**Exercise aim**
Filter the material below so that only lines containing "brick" remain.

**Materials provided**
↓

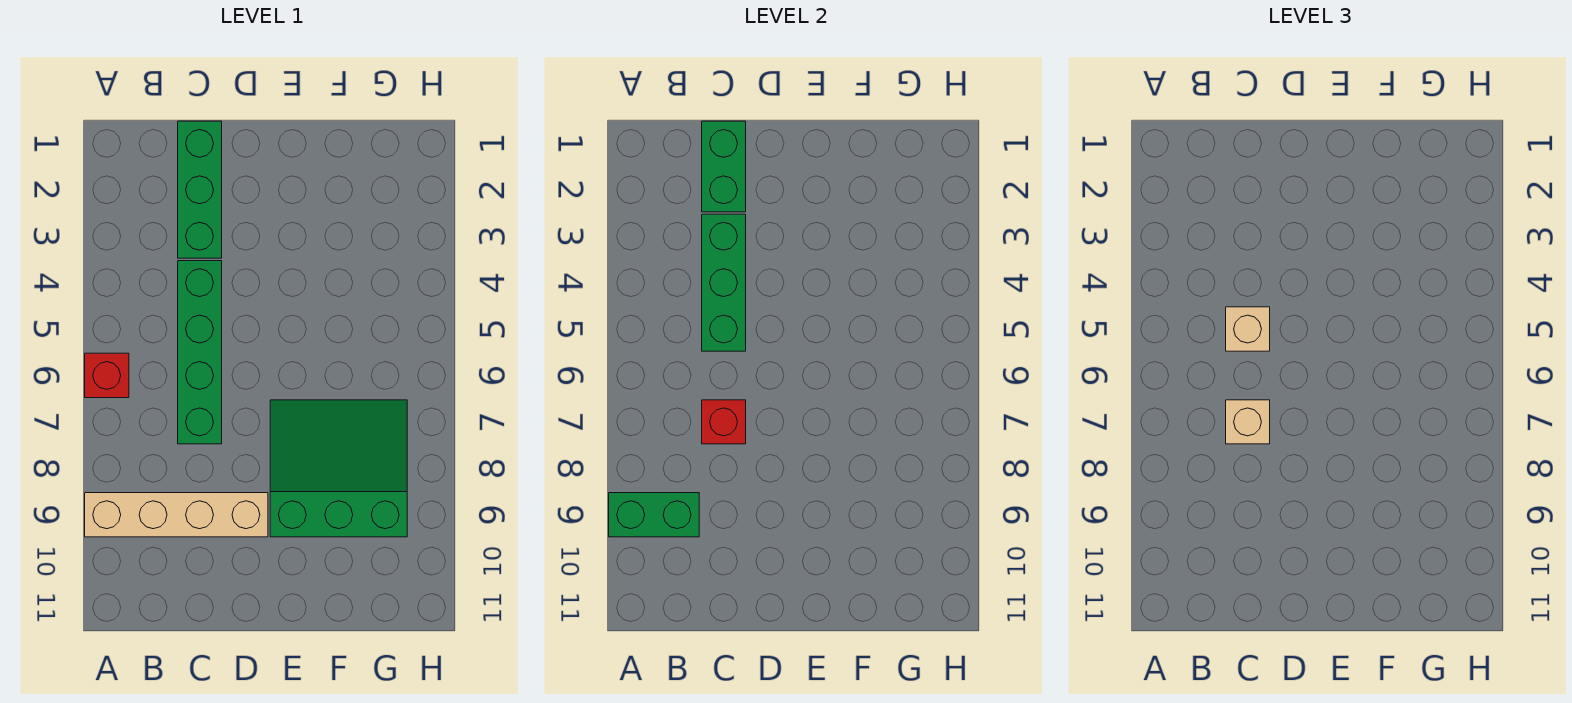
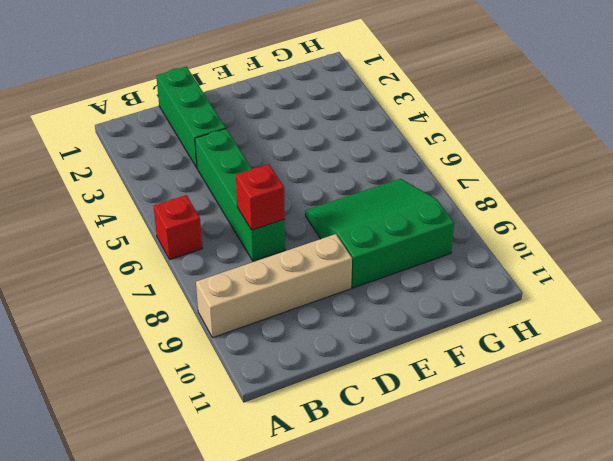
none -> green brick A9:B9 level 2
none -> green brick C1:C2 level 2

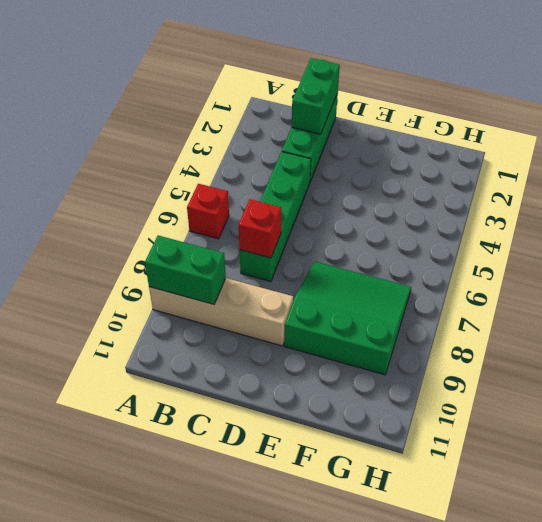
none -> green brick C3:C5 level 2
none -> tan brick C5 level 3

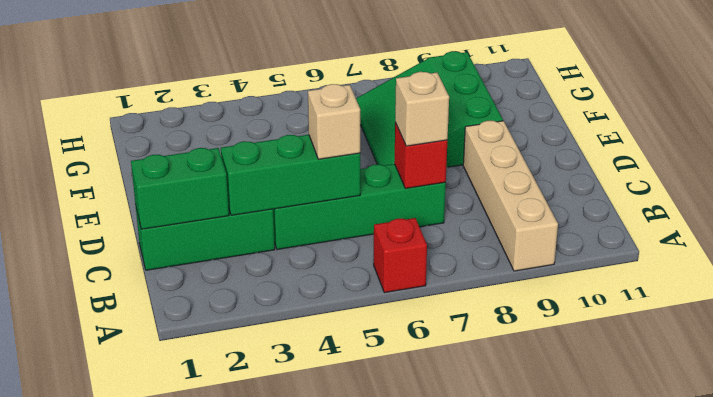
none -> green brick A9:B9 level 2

↑
↓

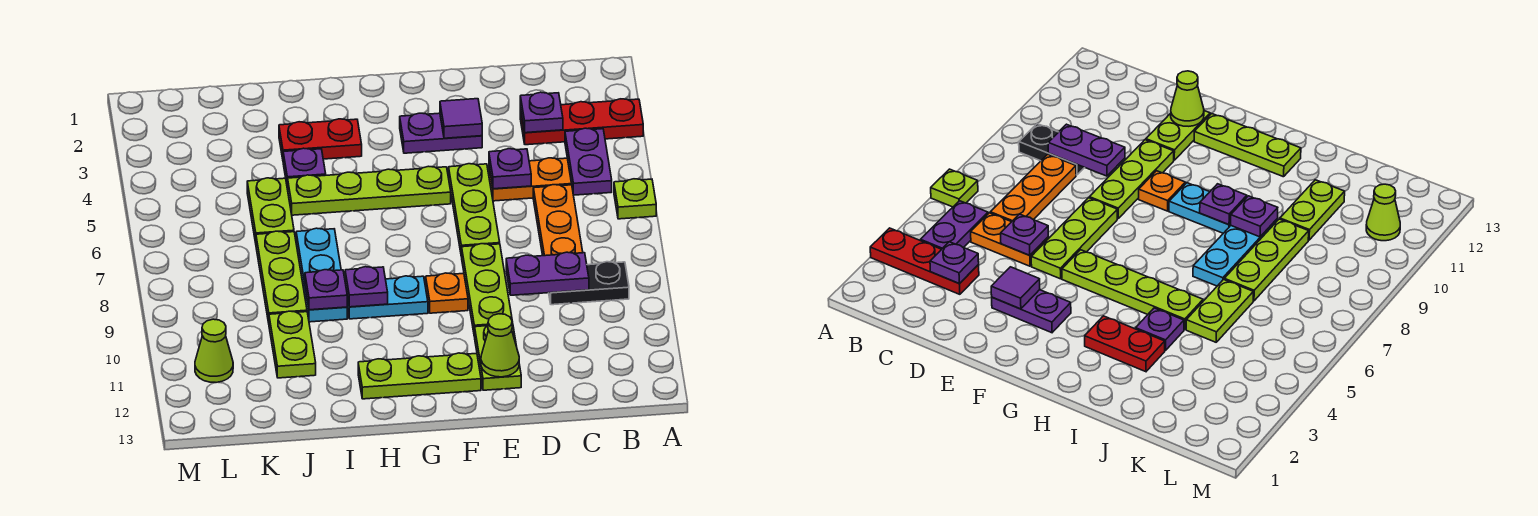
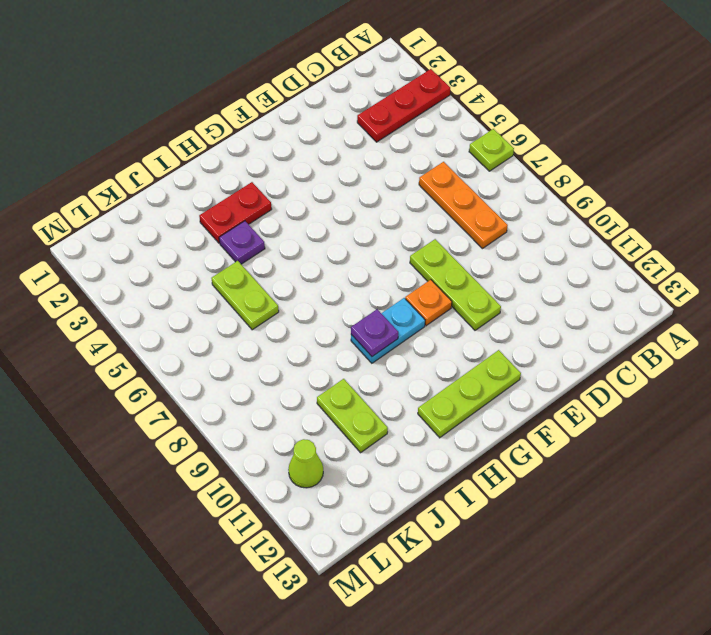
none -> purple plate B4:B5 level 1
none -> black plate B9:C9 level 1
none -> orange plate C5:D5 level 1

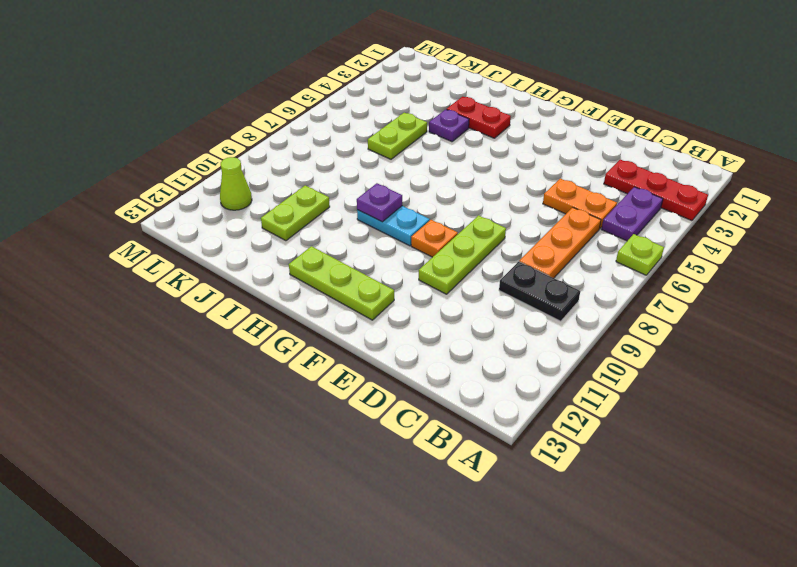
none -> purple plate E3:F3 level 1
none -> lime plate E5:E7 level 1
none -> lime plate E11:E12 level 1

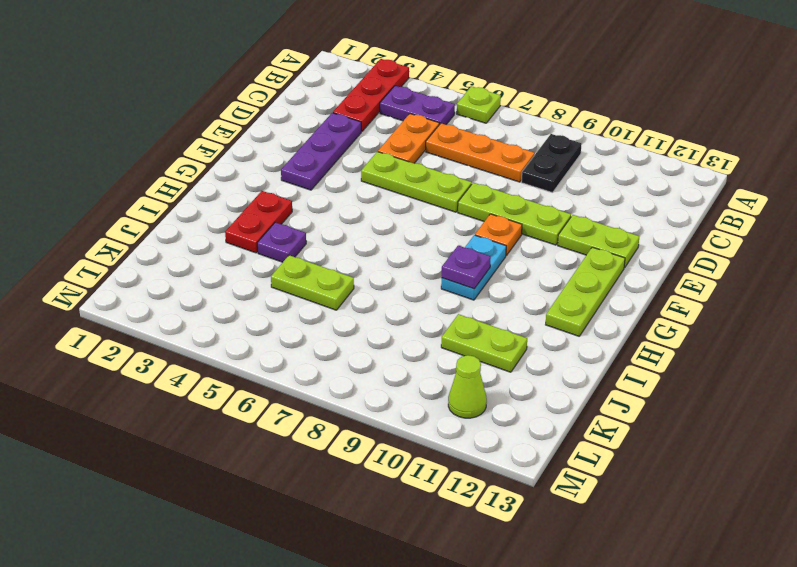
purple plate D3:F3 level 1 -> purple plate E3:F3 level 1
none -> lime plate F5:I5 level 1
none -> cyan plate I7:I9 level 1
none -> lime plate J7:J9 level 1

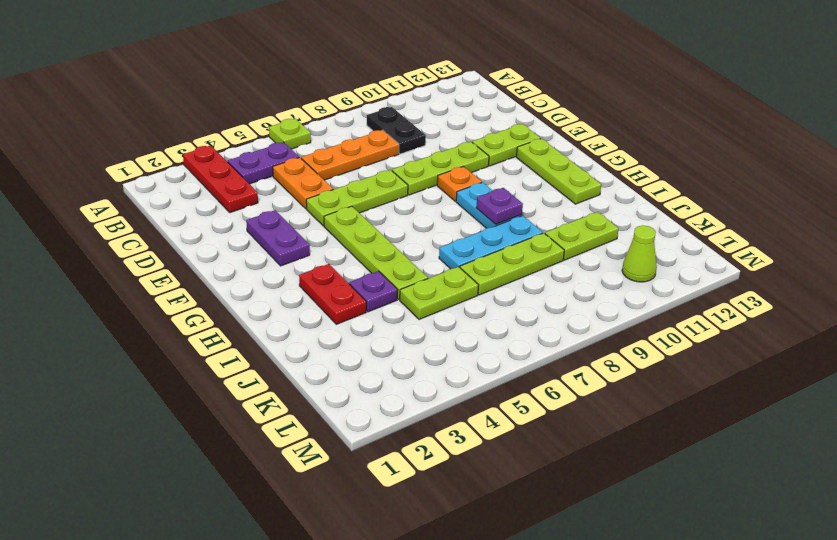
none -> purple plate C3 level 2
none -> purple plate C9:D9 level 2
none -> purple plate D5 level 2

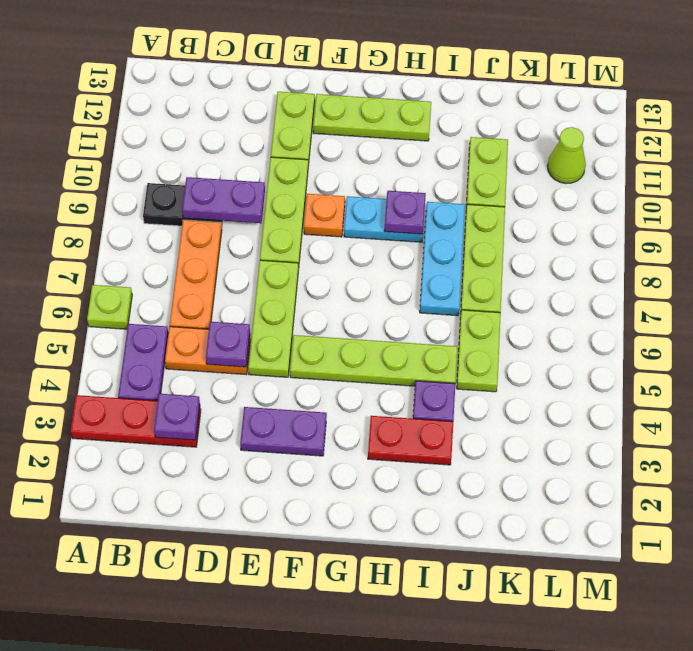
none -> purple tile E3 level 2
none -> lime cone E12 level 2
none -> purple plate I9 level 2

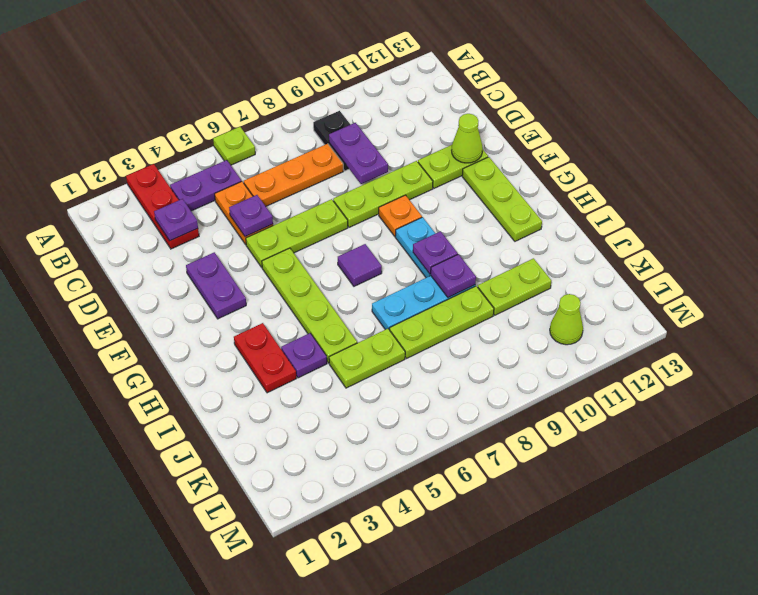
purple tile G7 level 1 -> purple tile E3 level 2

↑

**Task answer**
none -> green brick A9:B9 level 2
none -> green brick C1:C2 level 2
none -> green brick C3:C5 level 2
none -> tan brick C5 level 3
none -> green brick A9:B9 level 2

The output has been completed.